→ Material provided
- - - - -
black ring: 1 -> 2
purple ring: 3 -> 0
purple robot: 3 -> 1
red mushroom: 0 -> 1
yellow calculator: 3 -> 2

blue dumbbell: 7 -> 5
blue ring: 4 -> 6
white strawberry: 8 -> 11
- - - - -
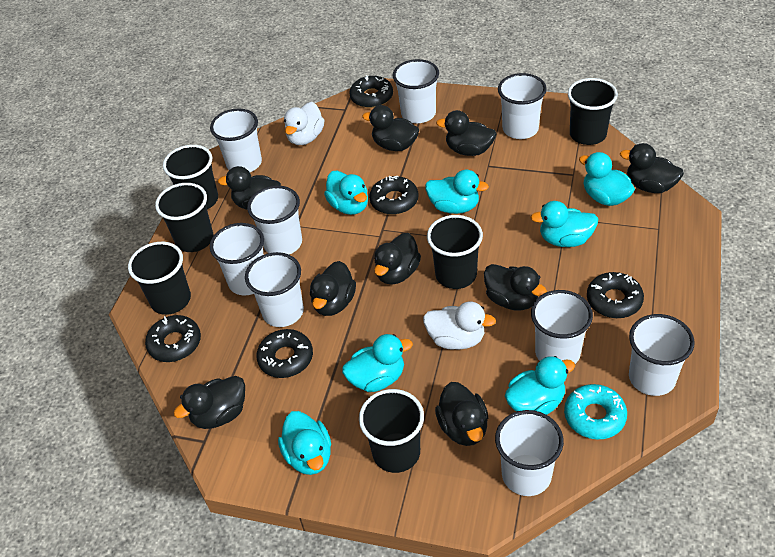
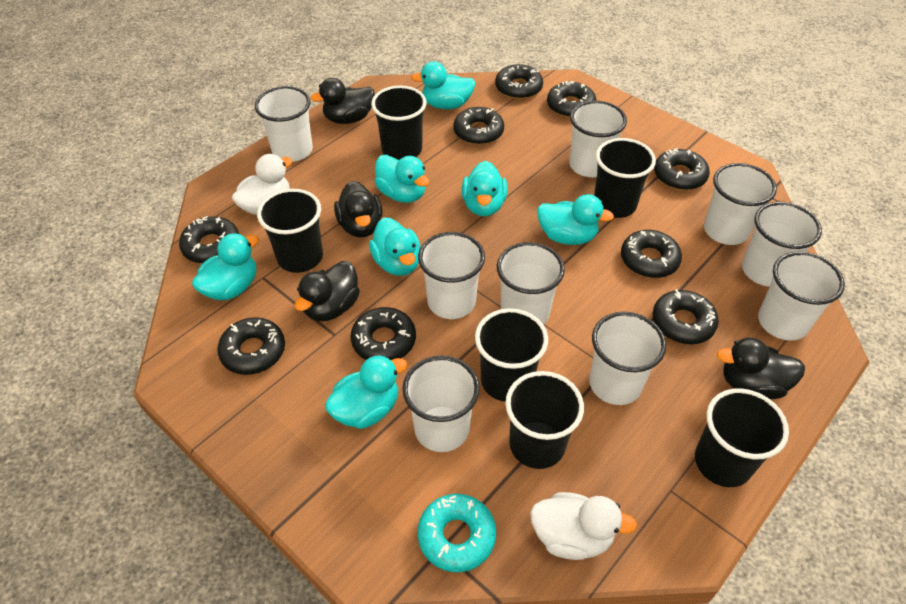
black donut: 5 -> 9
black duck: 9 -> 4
- - - - -
→ Exercise
Look through the entries and return each line that has the word "black" in it.

→ Result for this exercise
black ring: 1 -> 2
black donut: 5 -> 9
black duck: 9 -> 4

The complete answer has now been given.